**DATA**
################
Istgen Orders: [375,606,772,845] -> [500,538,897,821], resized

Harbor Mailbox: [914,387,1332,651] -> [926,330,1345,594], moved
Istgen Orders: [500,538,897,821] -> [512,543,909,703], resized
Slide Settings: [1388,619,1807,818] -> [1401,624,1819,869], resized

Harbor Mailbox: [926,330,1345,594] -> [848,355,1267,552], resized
################
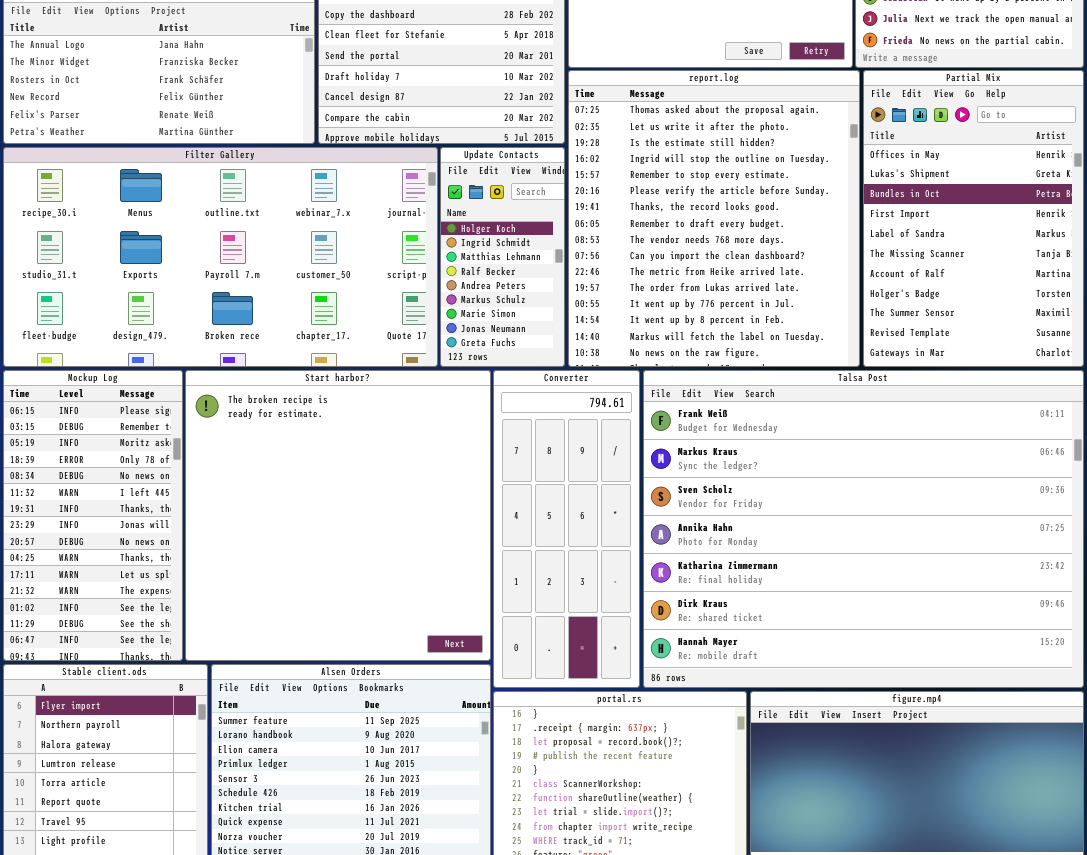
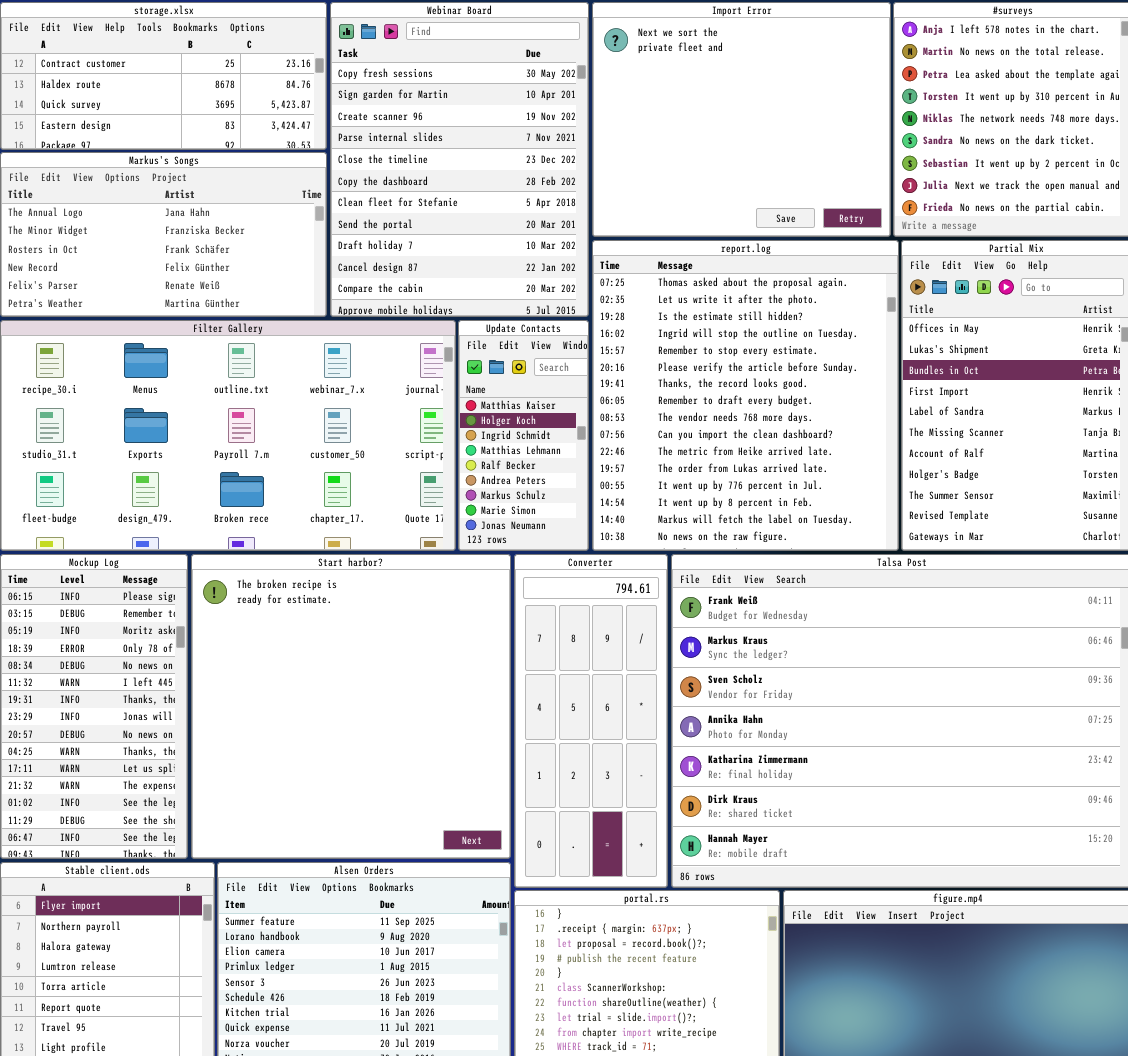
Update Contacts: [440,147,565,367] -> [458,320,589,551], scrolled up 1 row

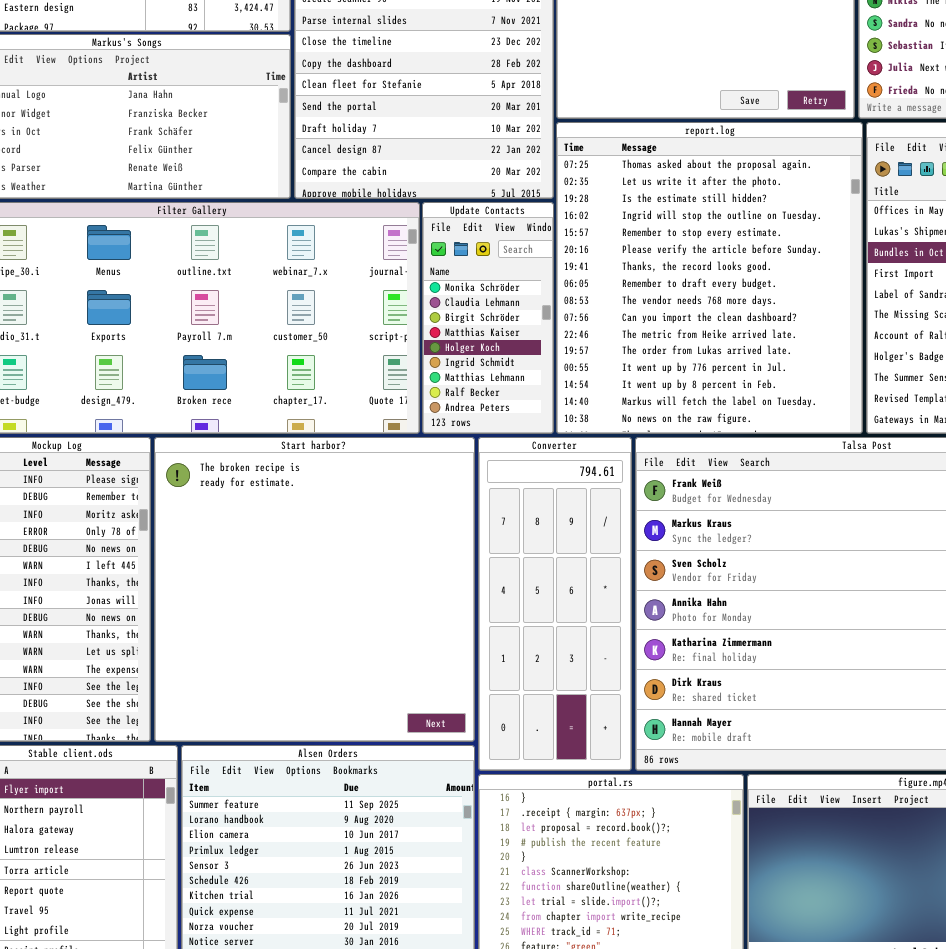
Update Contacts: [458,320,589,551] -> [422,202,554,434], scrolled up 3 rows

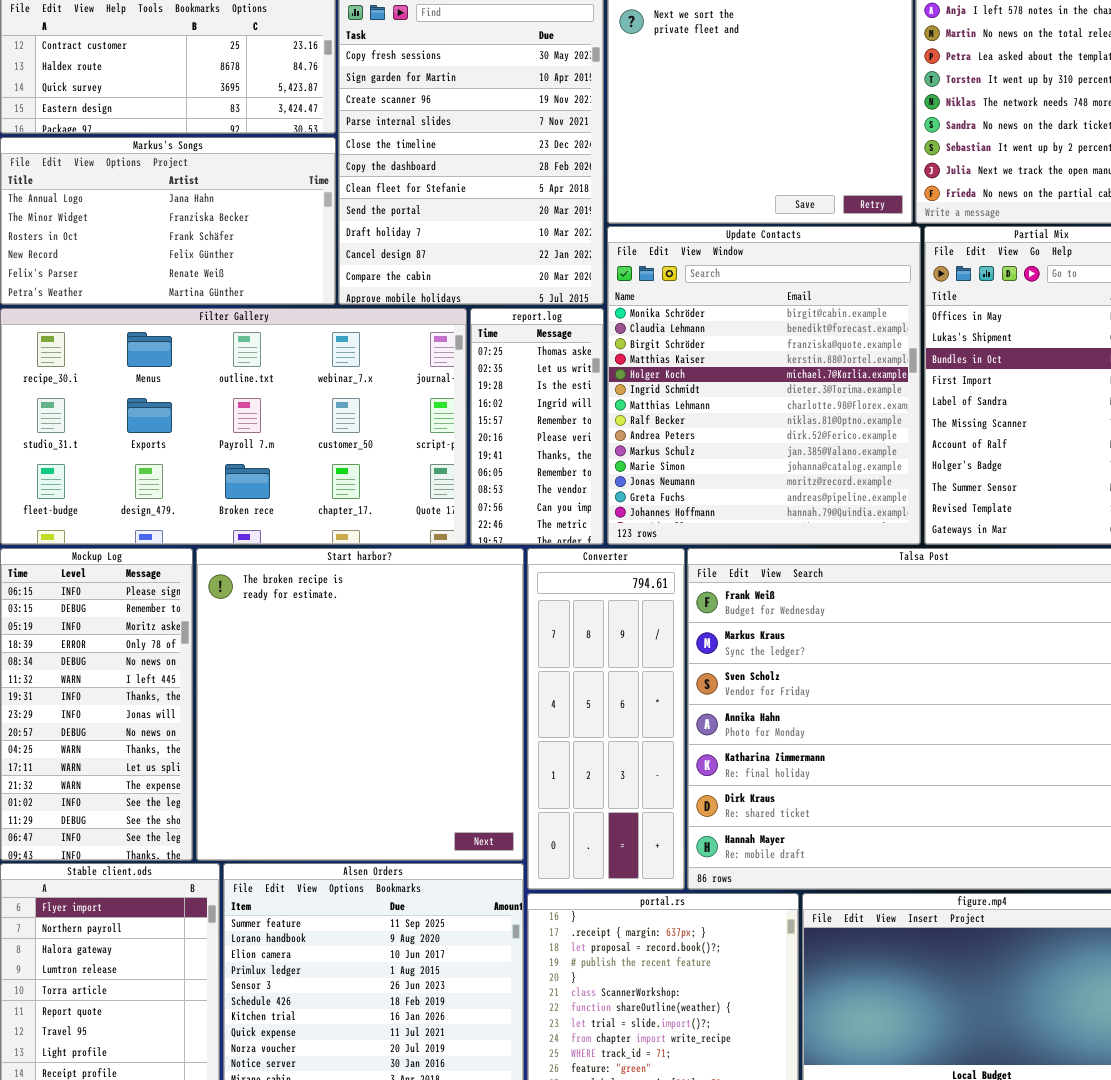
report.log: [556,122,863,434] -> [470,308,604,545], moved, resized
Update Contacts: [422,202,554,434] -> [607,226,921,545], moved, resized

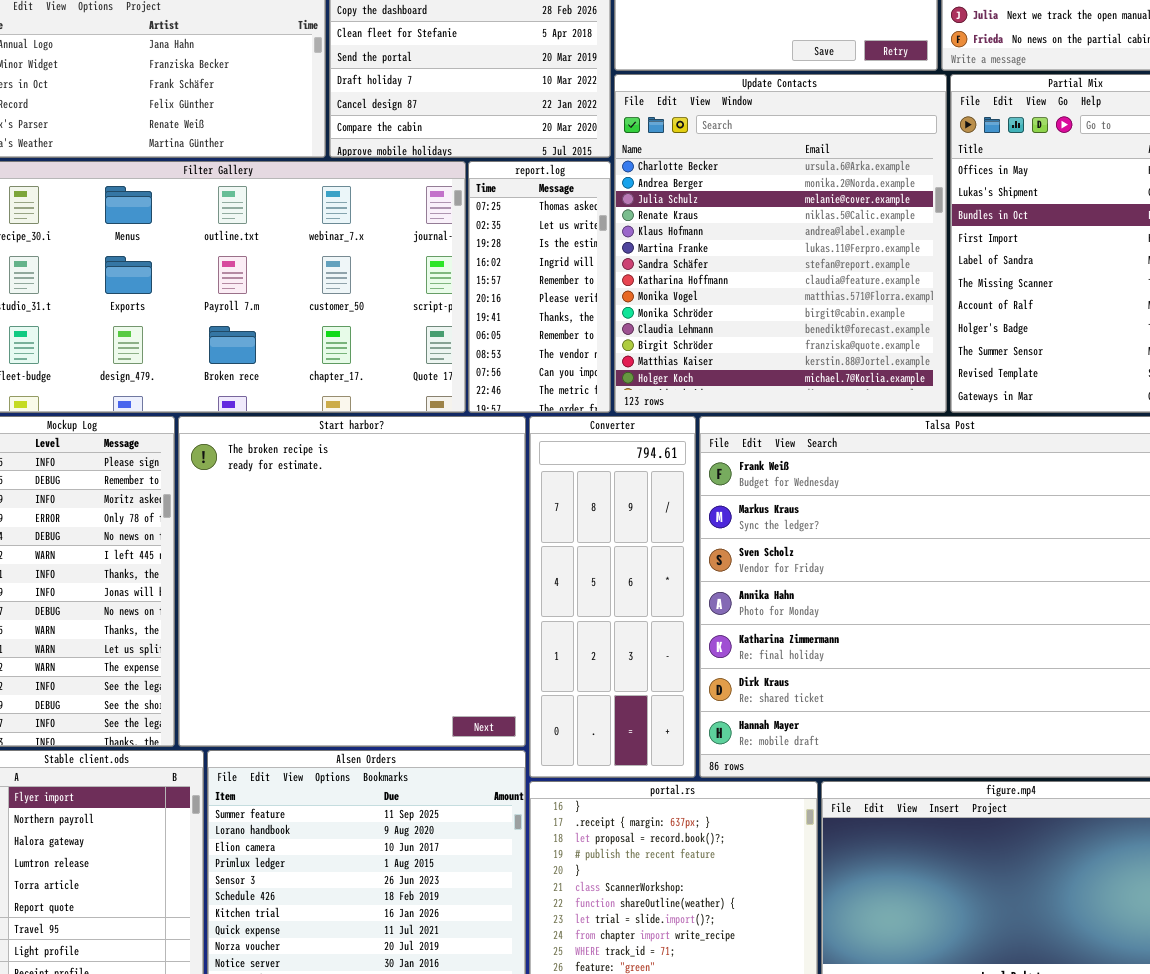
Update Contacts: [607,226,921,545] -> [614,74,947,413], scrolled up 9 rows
################
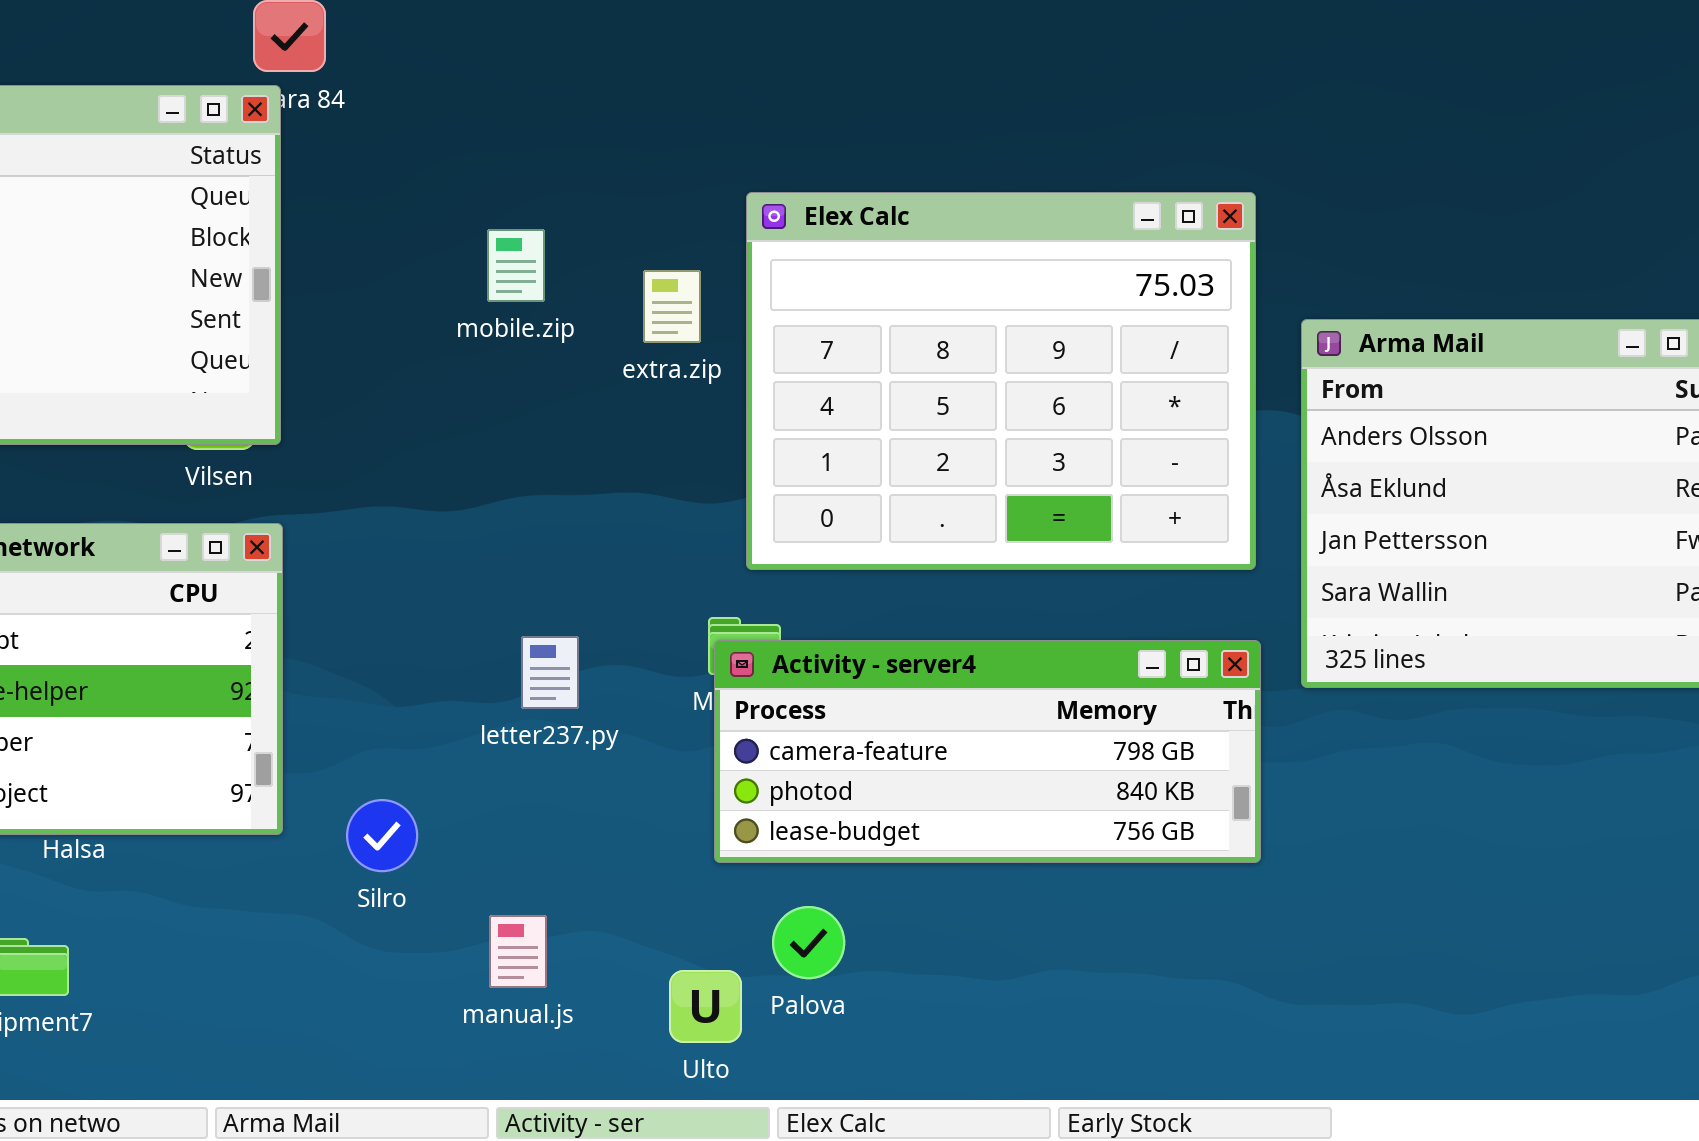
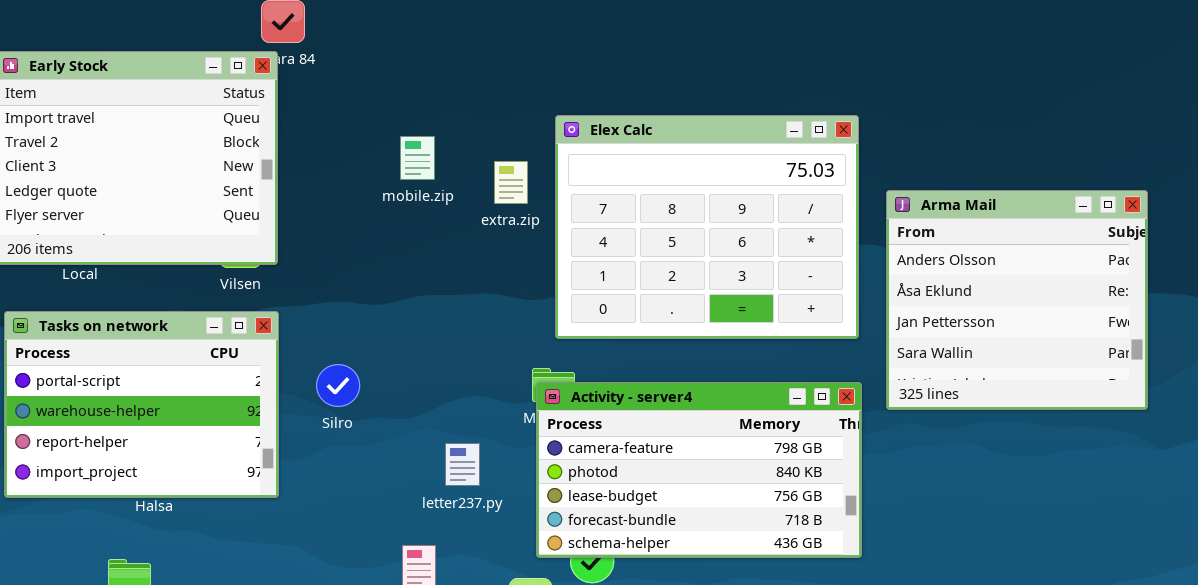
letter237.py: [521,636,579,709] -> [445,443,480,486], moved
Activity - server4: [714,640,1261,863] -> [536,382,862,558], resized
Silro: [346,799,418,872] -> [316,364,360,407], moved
################
**WHAT THE TASK REQUIRES**
Quote the data above from the line containing "Istgen Orders: [500,538,897,821]" to the line containing "Harbor Mailbox: [926,330,1345,594]", inclusive, and stop.

**WRITTEN SOLUTION**
Istgen Orders: [500,538,897,821] -> [512,543,909,703], resized
Slide Settings: [1388,619,1807,818] -> [1401,624,1819,869], resized

Harbor Mailbox: [926,330,1345,594] -> [848,355,1267,552], resized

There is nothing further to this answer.